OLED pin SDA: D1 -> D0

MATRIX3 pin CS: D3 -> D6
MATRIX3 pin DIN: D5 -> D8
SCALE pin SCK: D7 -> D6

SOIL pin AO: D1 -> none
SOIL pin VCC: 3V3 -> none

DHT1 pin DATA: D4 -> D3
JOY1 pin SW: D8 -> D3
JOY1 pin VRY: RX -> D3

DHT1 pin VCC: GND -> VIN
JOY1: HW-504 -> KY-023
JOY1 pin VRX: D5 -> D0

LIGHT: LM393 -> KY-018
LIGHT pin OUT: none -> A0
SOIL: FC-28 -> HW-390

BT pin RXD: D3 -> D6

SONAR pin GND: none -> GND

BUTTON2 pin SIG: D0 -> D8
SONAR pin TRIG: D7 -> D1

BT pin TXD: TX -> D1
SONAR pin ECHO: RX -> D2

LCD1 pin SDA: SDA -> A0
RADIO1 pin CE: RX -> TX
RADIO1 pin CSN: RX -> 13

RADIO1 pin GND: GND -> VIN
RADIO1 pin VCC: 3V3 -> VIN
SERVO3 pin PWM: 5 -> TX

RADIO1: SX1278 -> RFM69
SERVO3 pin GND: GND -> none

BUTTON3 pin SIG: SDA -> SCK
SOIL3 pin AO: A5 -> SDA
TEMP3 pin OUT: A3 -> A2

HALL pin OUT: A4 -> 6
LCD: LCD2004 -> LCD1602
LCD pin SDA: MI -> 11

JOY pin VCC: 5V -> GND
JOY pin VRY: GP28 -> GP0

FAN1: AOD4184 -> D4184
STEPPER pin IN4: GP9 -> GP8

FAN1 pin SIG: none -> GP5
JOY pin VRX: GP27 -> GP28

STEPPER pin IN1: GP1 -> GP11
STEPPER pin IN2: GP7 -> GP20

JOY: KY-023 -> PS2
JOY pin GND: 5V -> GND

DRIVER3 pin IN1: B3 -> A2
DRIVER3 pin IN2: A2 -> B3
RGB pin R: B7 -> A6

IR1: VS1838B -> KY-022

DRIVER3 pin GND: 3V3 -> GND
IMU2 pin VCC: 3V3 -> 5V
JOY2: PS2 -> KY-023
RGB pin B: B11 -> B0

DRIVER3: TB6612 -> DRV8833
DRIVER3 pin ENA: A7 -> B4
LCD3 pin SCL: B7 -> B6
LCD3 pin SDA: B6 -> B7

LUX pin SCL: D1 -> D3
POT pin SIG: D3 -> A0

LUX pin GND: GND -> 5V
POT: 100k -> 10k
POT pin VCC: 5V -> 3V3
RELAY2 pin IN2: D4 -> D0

++++++

**WHAT TO WORK ON:**
Your task is to reproduce the full listing exactly.

**SOLUTION TO THE PROBLEM:**
OLED pin SDA: D1 -> D0

MATRIX3 pin CS: D3 -> D6
MATRIX3 pin DIN: D5 -> D8
SCALE pin SCK: D7 -> D6

SOIL pin AO: D1 -> none
SOIL pin VCC: 3V3 -> none

DHT1 pin DATA: D4 -> D3
JOY1 pin SW: D8 -> D3
JOY1 pin VRY: RX -> D3

DHT1 pin VCC: GND -> VIN
JOY1: HW-504 -> KY-023
JOY1 pin VRX: D5 -> D0

LIGHT: LM393 -> KY-018
LIGHT pin OUT: none -> A0
SOIL: FC-28 -> HW-390

BT pin RXD: D3 -> D6

SONAR pin GND: none -> GND

BUTTON2 pin SIG: D0 -> D8
SONAR pin TRIG: D7 -> D1

BT pin TXD: TX -> D1
SONAR pin ECHO: RX -> D2

LCD1 pin SDA: SDA -> A0
RADIO1 pin CE: RX -> TX
RADIO1 pin CSN: RX -> 13

RADIO1 pin GND: GND -> VIN
RADIO1 pin VCC: 3V3 -> VIN
SERVO3 pin PWM: 5 -> TX

RADIO1: SX1278 -> RFM69
SERVO3 pin GND: GND -> none

BUTTON3 pin SIG: SDA -> SCK
SOIL3 pin AO: A5 -> SDA
TEMP3 pin OUT: A3 -> A2

HALL pin OUT: A4 -> 6
LCD: LCD2004 -> LCD1602
LCD pin SDA: MI -> 11

JOY pin VCC: 5V -> GND
JOY pin VRY: GP28 -> GP0

FAN1: AOD4184 -> D4184
STEPPER pin IN4: GP9 -> GP8

FAN1 pin SIG: none -> GP5
JOY pin VRX: GP27 -> GP28

STEPPER pin IN1: GP1 -> GP11
STEPPER pin IN2: GP7 -> GP20

JOY: KY-023 -> PS2
JOY pin GND: 5V -> GND

DRIVER3 pin IN1: B3 -> A2
DRIVER3 pin IN2: A2 -> B3
RGB pin R: B7 -> A6

IR1: VS1838B -> KY-022

DRIVER3 pin GND: 3V3 -> GND
IMU2 pin VCC: 3V3 -> 5V
JOY2: PS2 -> KY-023
RGB pin B: B11 -> B0

DRIVER3: TB6612 -> DRV8833
DRIVER3 pin ENA: A7 -> B4
LCD3 pin SCL: B7 -> B6
LCD3 pin SDA: B6 -> B7

LUX pin SCL: D1 -> D3
POT pin SIG: D3 -> A0

LUX pin GND: GND -> 5V
POT: 100k -> 10k
POT pin VCC: 5V -> 3V3
RELAY2 pin IN2: D4 -> D0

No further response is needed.